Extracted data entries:
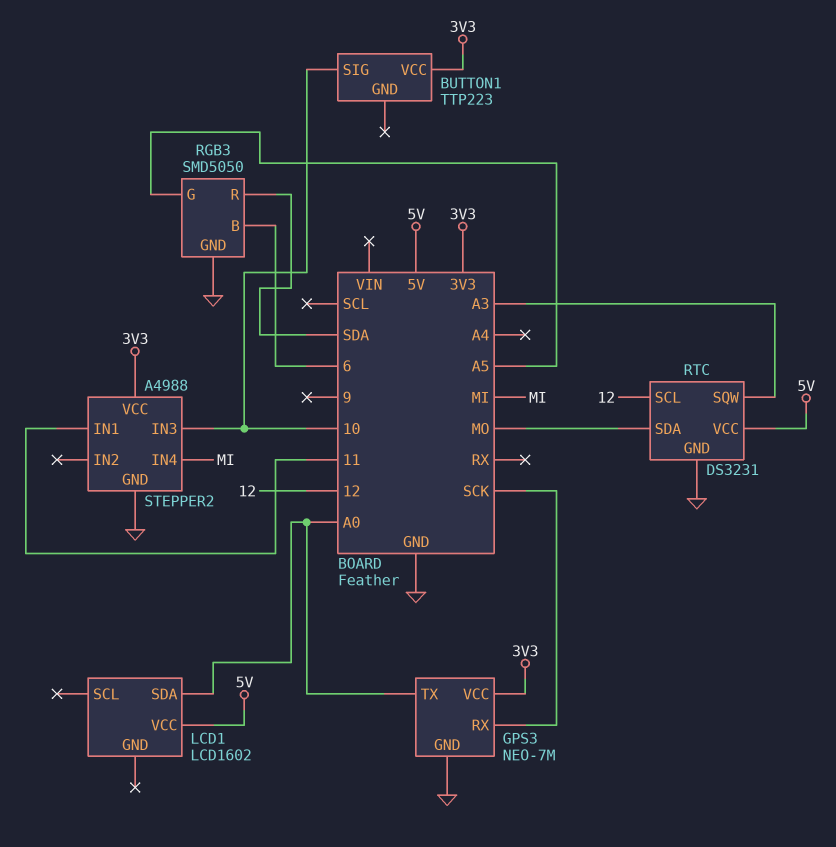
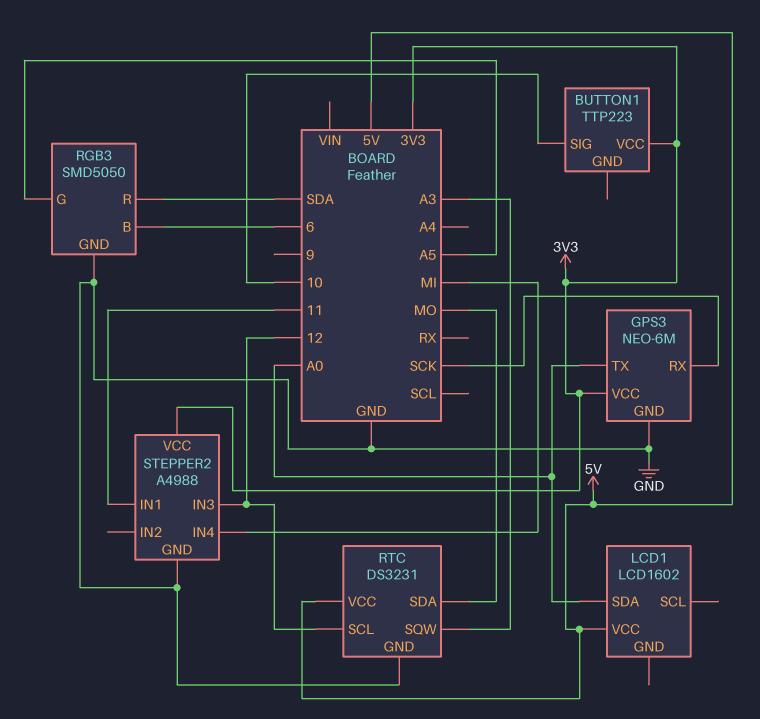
GPS3: NEO-7M -> NEO-6M
STEPPER2 pin IN3: 10 -> 12

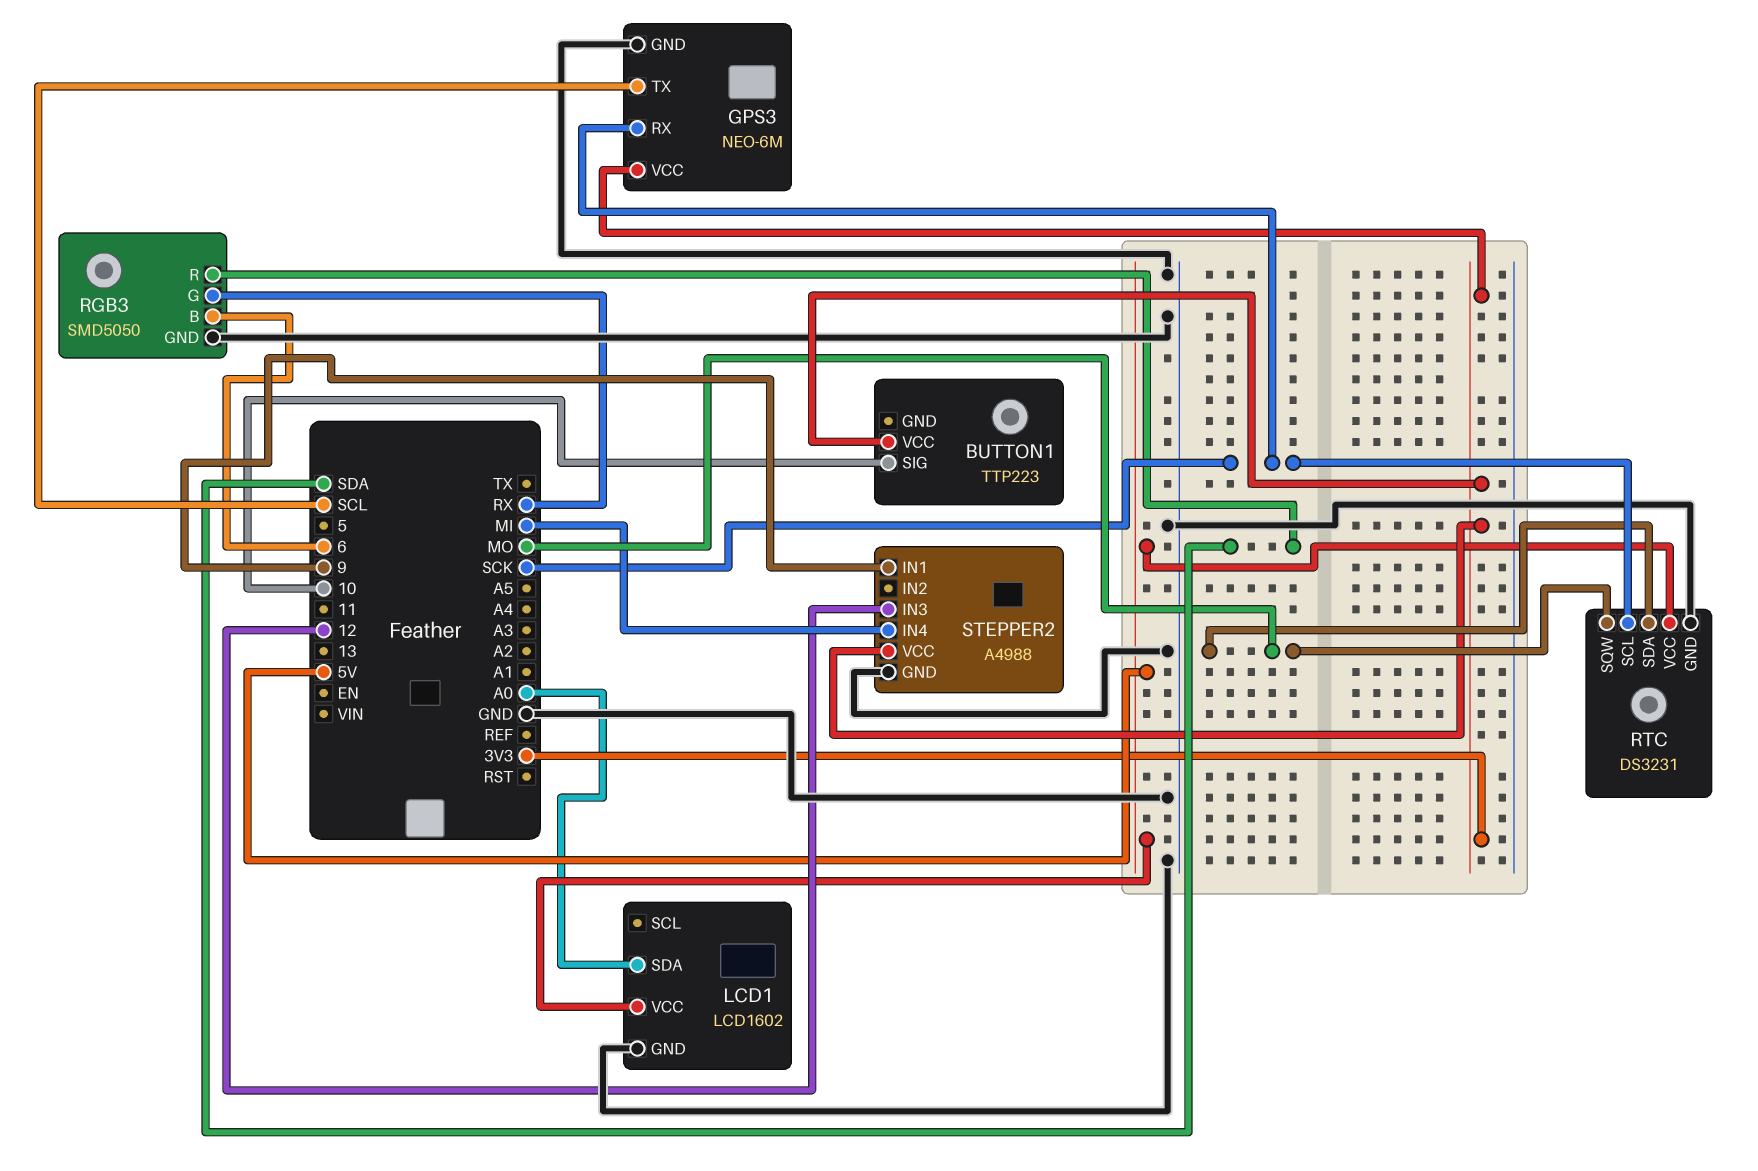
GPS3 pin TX: A0 -> SCL
LCD1 pin GND: none -> GND
RGB3 pin G: A5 -> RX
RTC pin SCL: 12 -> SCK
RTC pin SQW: A3 -> MO
STEPPER2 pin IN1: 11 -> 9

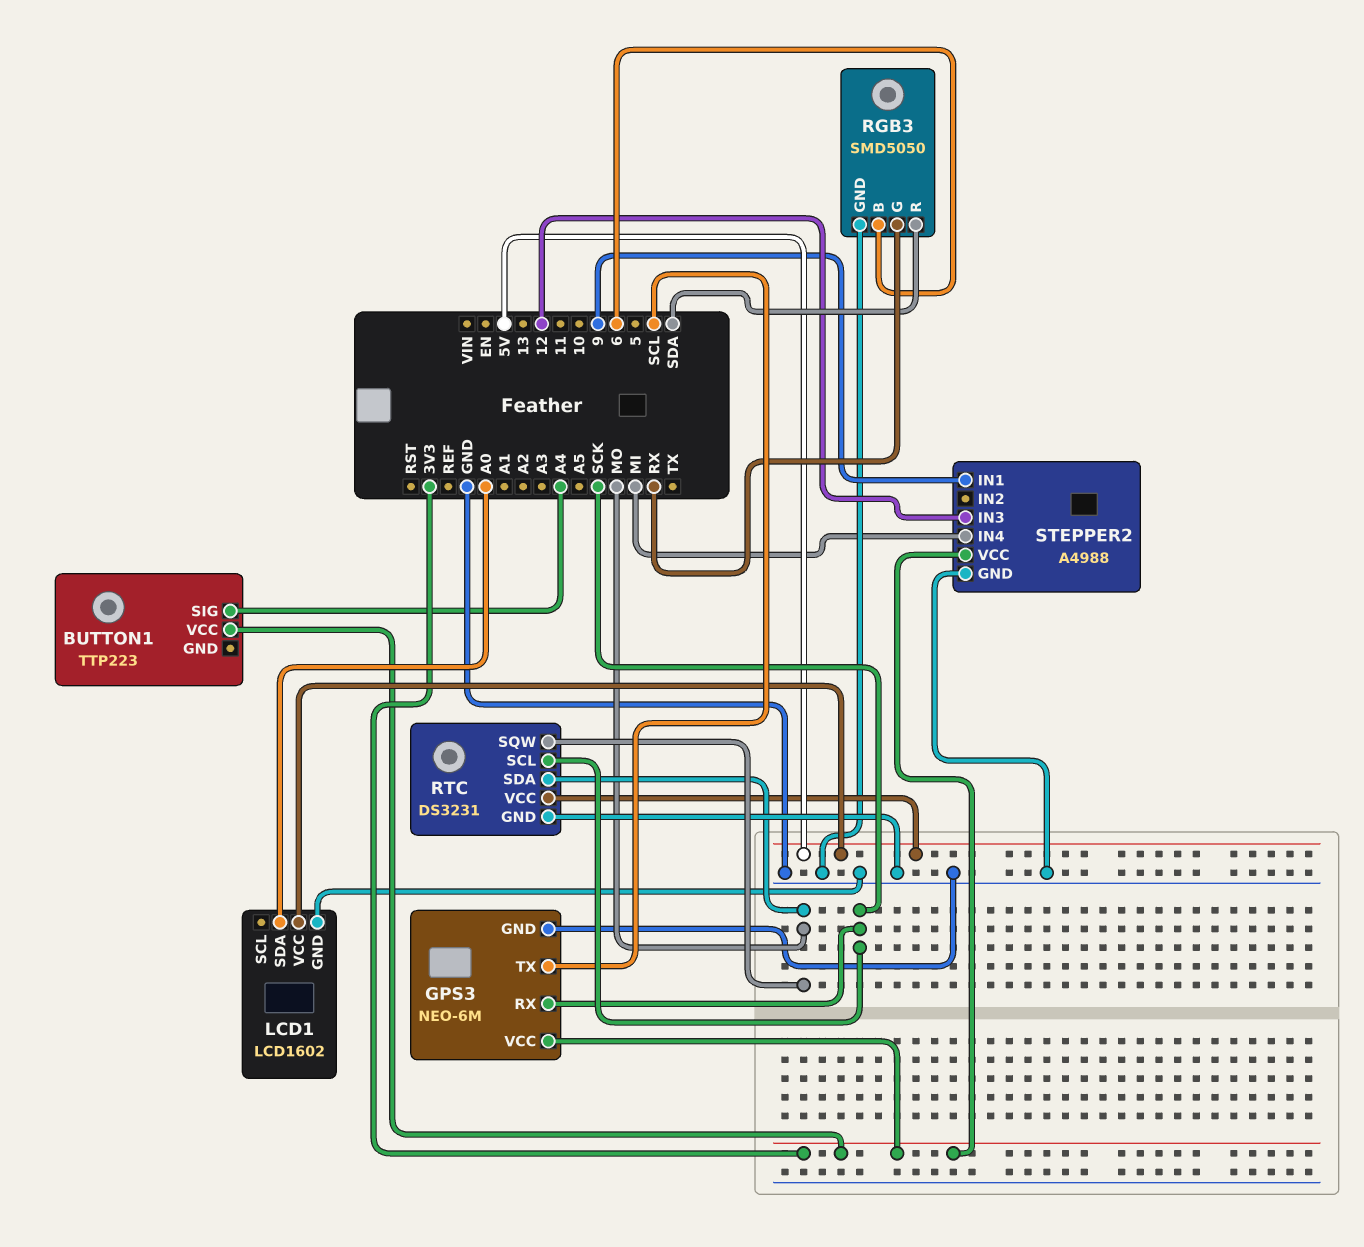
BUTTON1 pin SIG: 10 -> A4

WORK ITEM: Print the data again, word for word, without any pictures.

WRITTEN SOLUTION:
GPS3: NEO-7M -> NEO-6M
STEPPER2 pin IN3: 10 -> 12

GPS3 pin TX: A0 -> SCL
LCD1 pin GND: none -> GND
RGB3 pin G: A5 -> RX
RTC pin SCL: 12 -> SCK
RTC pin SQW: A3 -> MO
STEPPER2 pin IN1: 11 -> 9

BUTTON1 pin SIG: 10 -> A4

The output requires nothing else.